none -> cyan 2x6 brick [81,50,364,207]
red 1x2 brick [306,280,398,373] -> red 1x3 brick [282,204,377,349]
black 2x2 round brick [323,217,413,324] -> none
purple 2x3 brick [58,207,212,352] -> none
++++++++
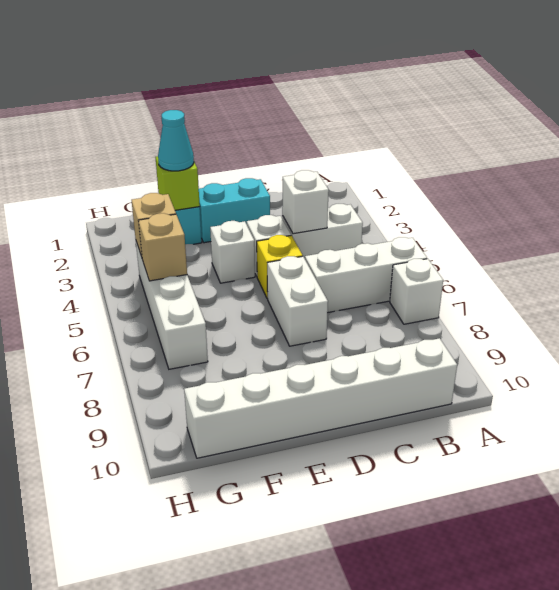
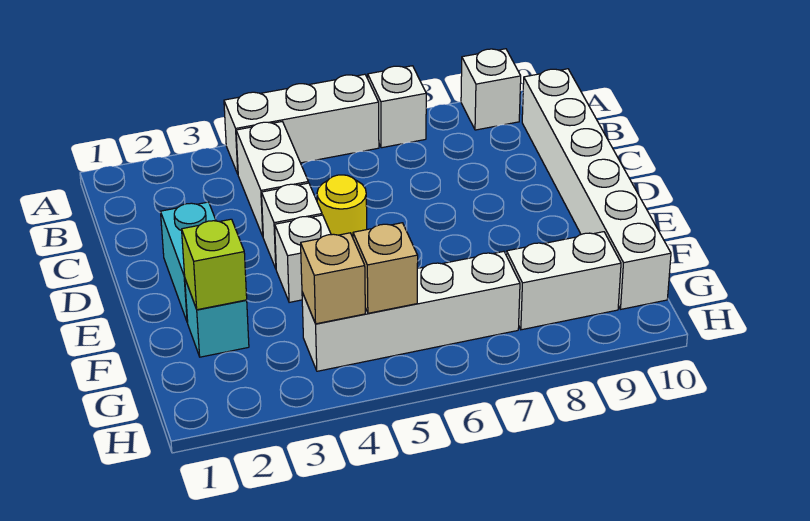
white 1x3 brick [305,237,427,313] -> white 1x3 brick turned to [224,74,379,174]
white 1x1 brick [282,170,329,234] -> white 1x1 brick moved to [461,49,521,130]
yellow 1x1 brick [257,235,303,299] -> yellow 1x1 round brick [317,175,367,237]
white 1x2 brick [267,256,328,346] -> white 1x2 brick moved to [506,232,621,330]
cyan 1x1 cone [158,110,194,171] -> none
++++++++
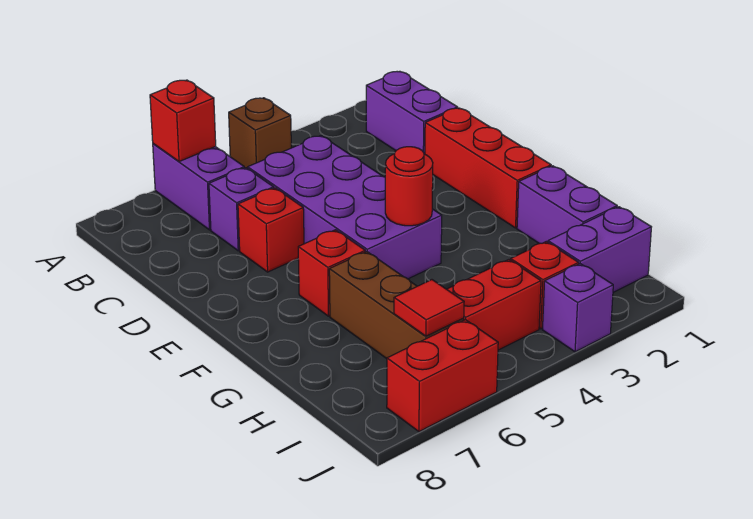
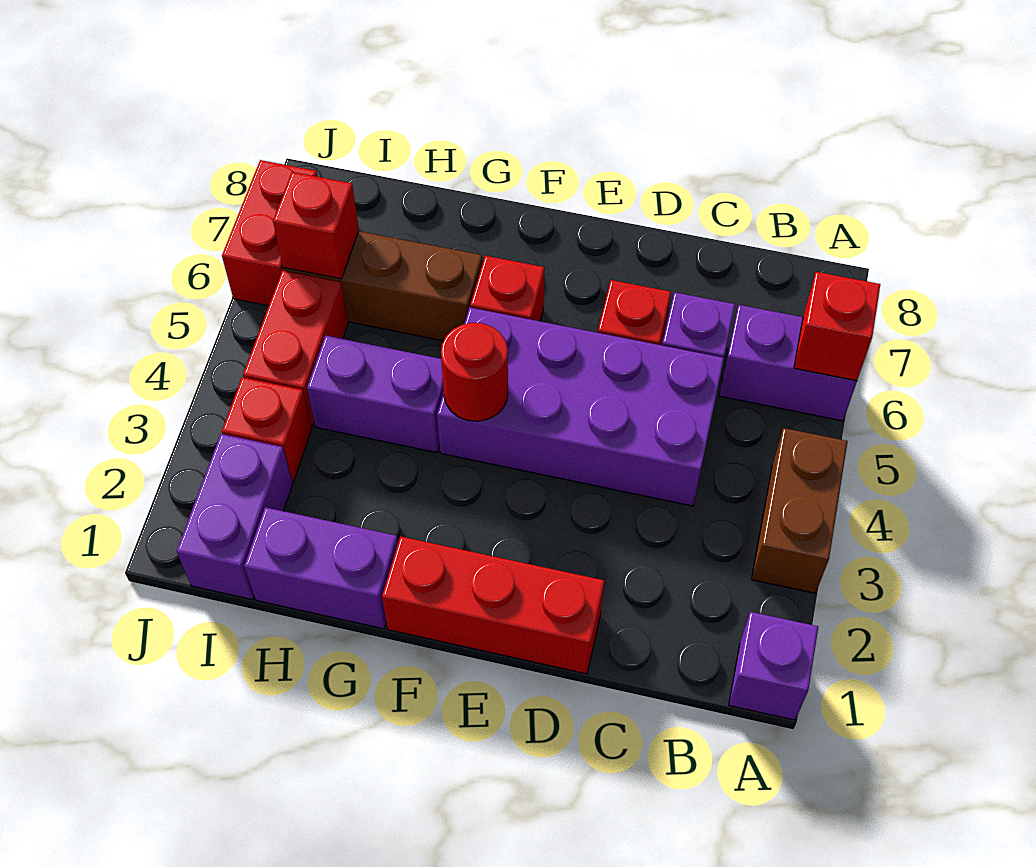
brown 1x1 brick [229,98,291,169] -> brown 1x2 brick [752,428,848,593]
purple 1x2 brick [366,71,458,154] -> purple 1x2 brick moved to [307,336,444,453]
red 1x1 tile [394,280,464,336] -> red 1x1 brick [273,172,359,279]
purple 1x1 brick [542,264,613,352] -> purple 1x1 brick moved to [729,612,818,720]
++++++++
* [Directions for this task]:
Starting at the line that has "white 1x2 brick [267,256,328,346]" in the records above, restate word for word every line until the one that has "cyan 1x1 cone [158,110,194,171] -> none", and include that one as well.

* [Answer]:
white 1x2 brick [267,256,328,346] -> white 1x2 brick moved to [506,232,621,330]
cyan 1x1 cone [158,110,194,171] -> none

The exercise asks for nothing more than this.